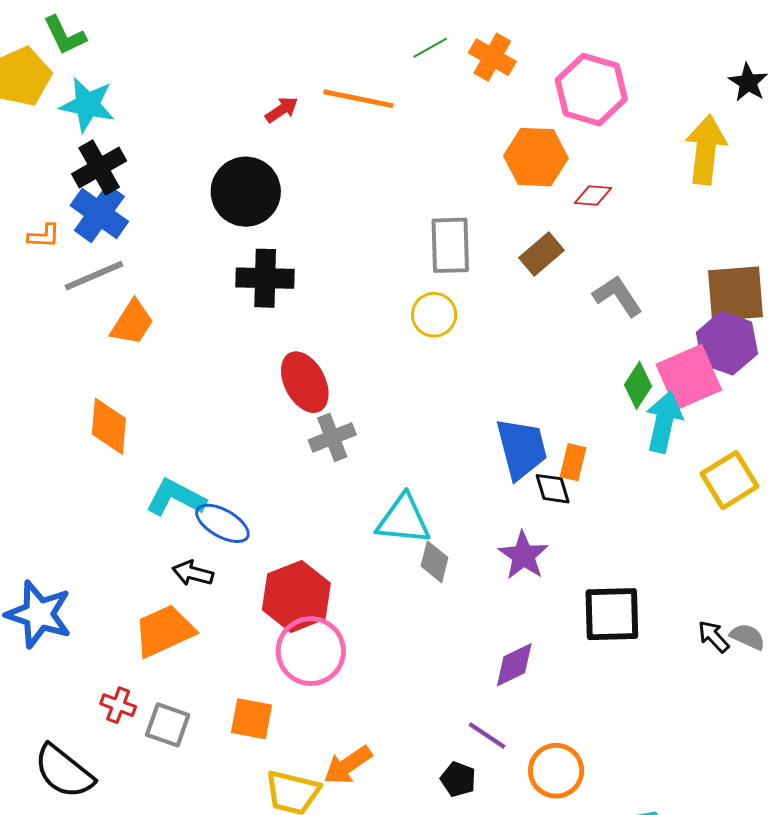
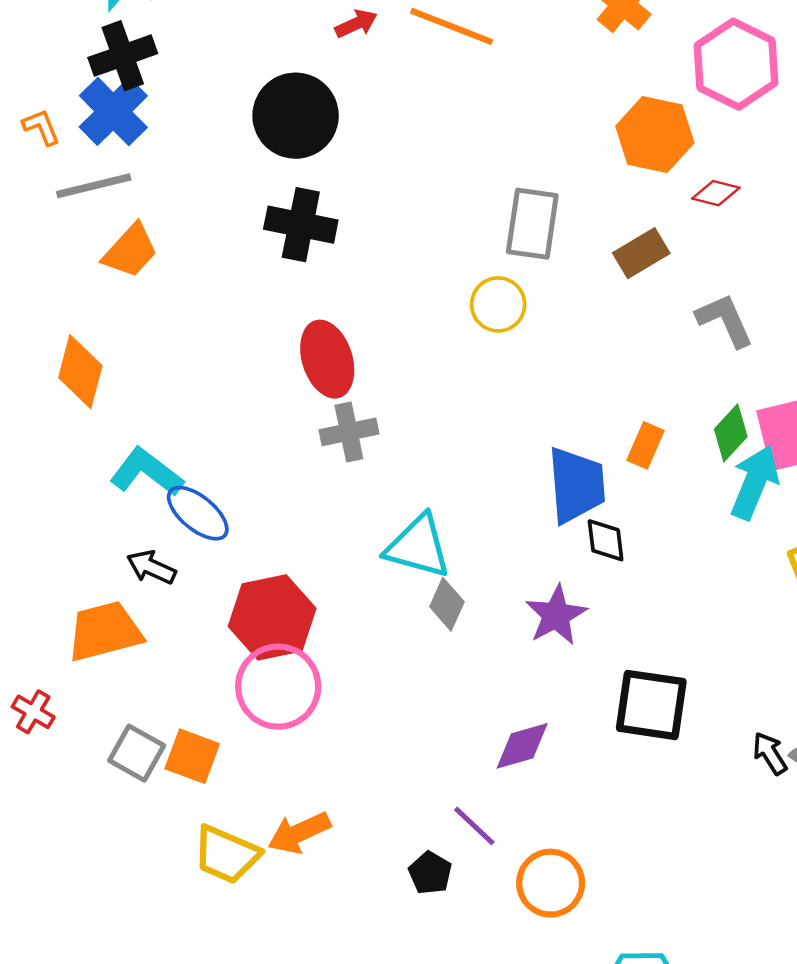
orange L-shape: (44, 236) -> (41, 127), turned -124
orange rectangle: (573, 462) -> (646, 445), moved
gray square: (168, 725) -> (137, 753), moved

--

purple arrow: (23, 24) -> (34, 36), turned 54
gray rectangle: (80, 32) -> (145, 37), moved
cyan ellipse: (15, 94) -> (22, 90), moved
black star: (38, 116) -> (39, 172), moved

About this exercise: The listing above holds a line with "purple arrow: (23, 24) -> (34, 36), turned 54" and a line with "black star: (38, 116) -> (39, 172), moved". Print the stretch from the first through the second, exactly and alone.

Solution for this task:
purple arrow: (23, 24) -> (34, 36), turned 54
gray rectangle: (80, 32) -> (145, 37), moved
cyan ellipse: (15, 94) -> (22, 90), moved
black star: (38, 116) -> (39, 172), moved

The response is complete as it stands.